** Opening GIVEN DATA block **
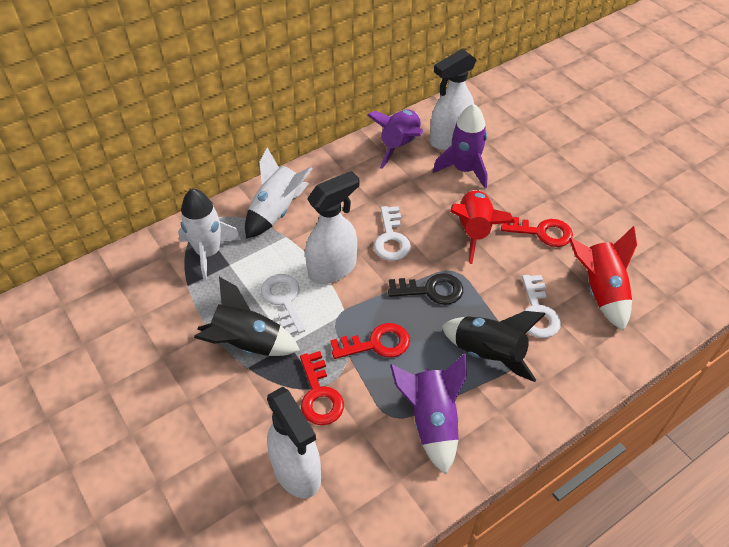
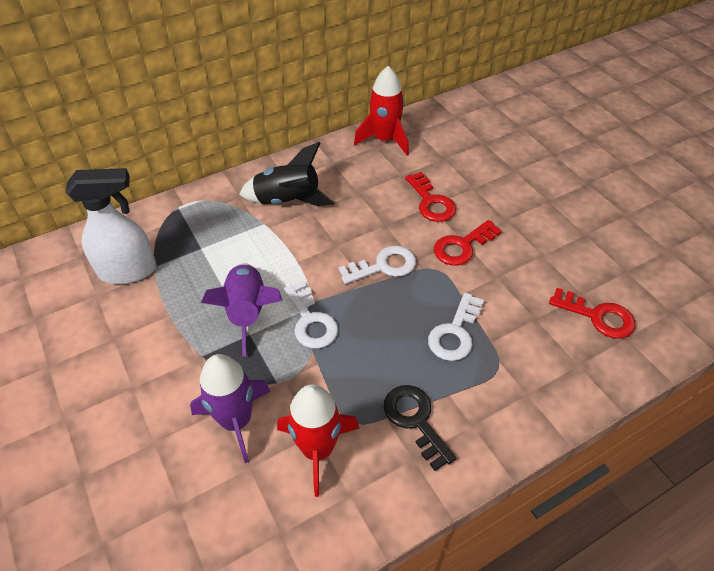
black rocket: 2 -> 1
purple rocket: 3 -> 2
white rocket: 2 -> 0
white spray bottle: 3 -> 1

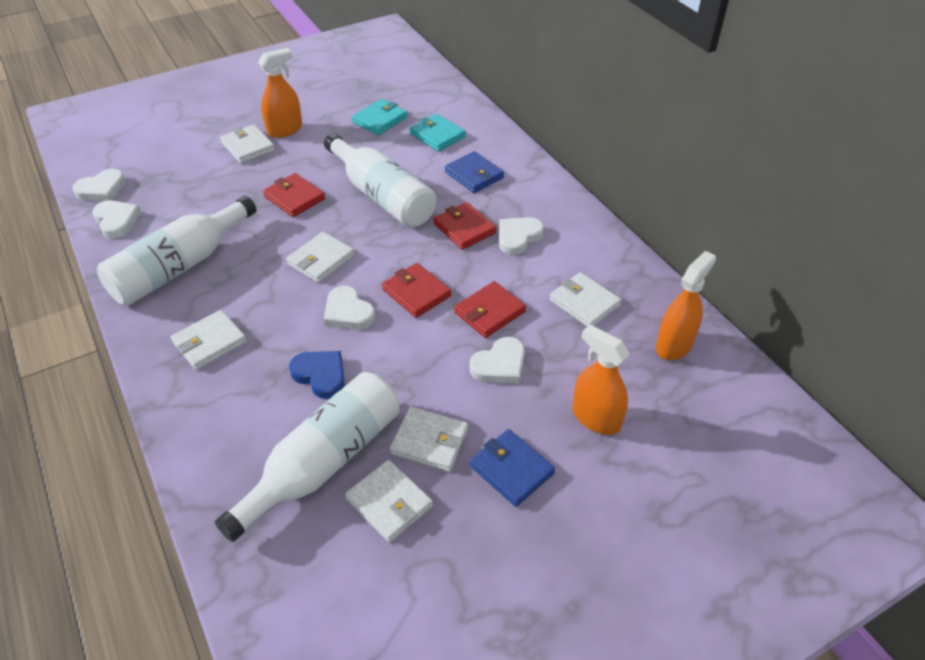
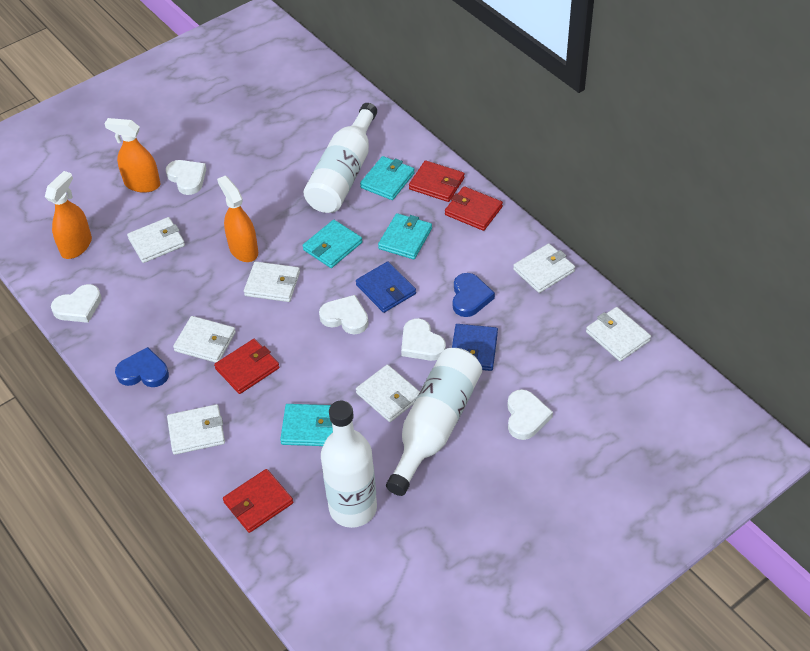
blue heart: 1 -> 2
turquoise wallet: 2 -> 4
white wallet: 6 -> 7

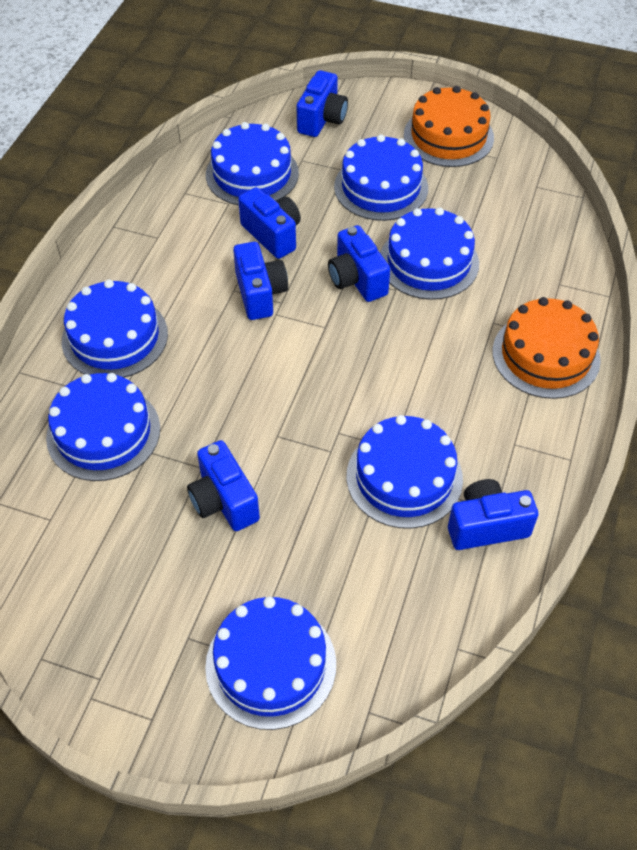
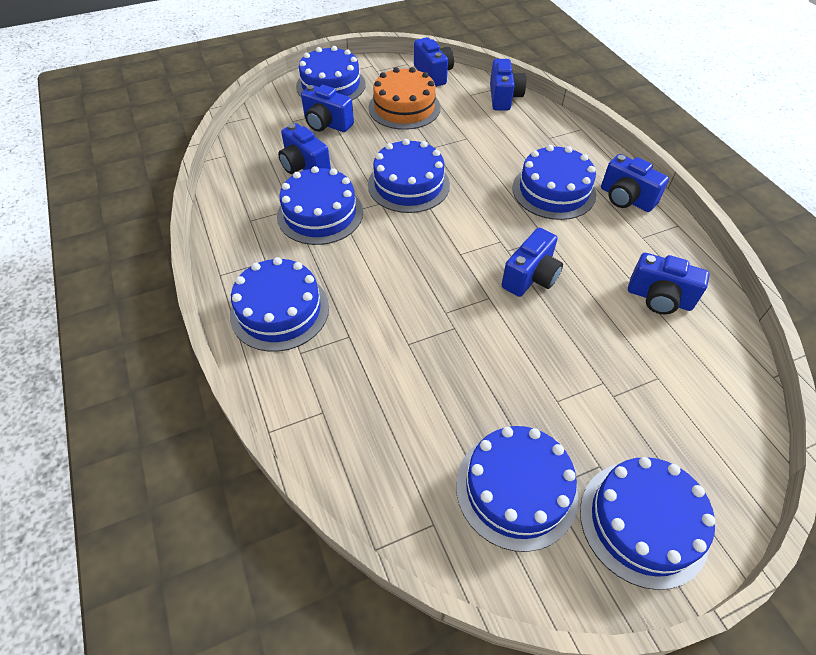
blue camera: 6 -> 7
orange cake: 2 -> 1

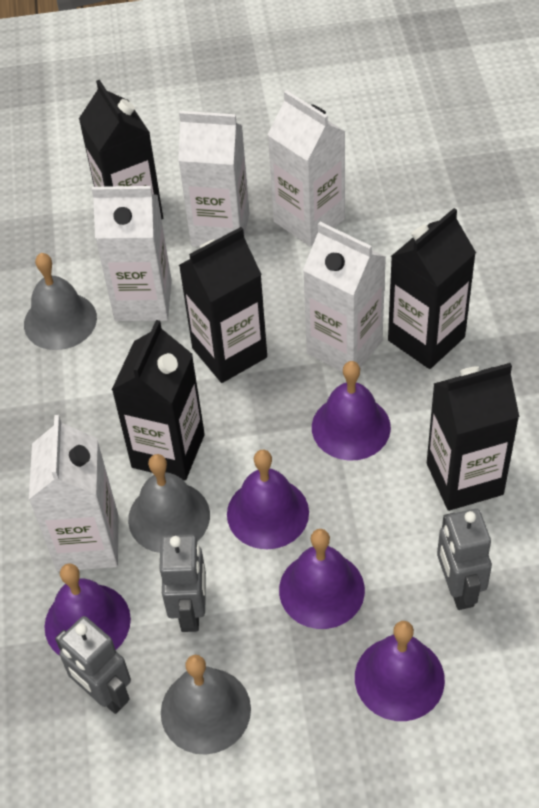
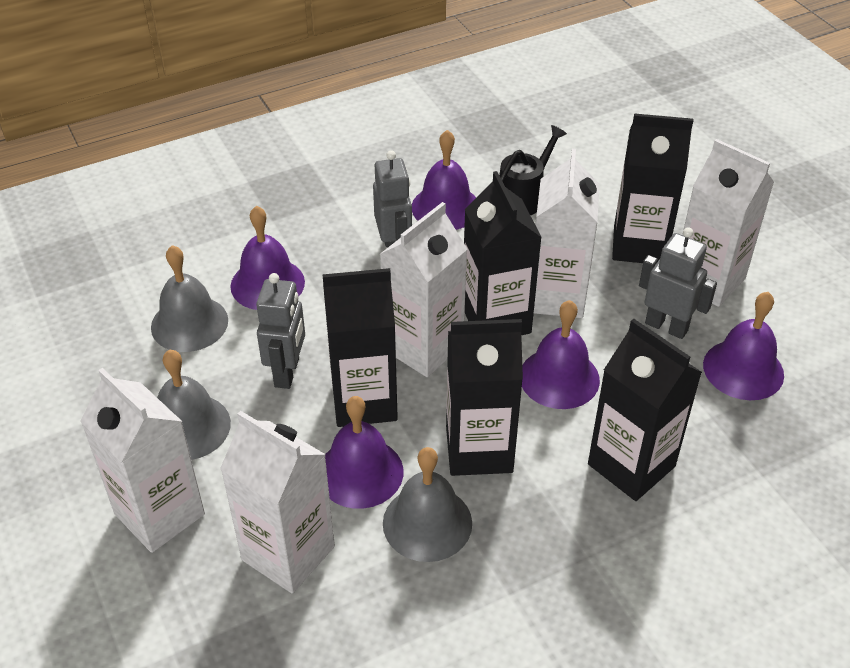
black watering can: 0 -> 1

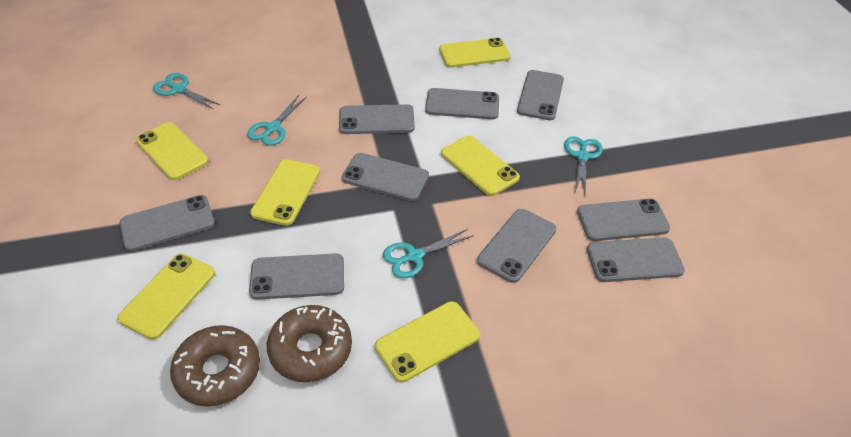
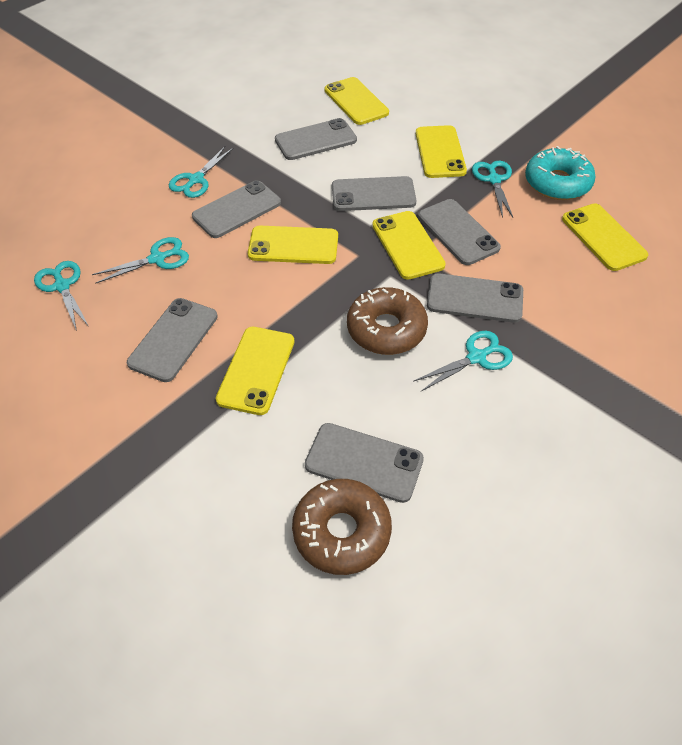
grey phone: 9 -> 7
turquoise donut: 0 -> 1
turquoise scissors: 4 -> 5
** Closing GIVEN DATA block **
> _WORK ITEM_:
Pick each line holding the word "wallet" out of the listing.

> _TASK RESPONSE_:
turquoise wallet: 2 -> 4
white wallet: 6 -> 7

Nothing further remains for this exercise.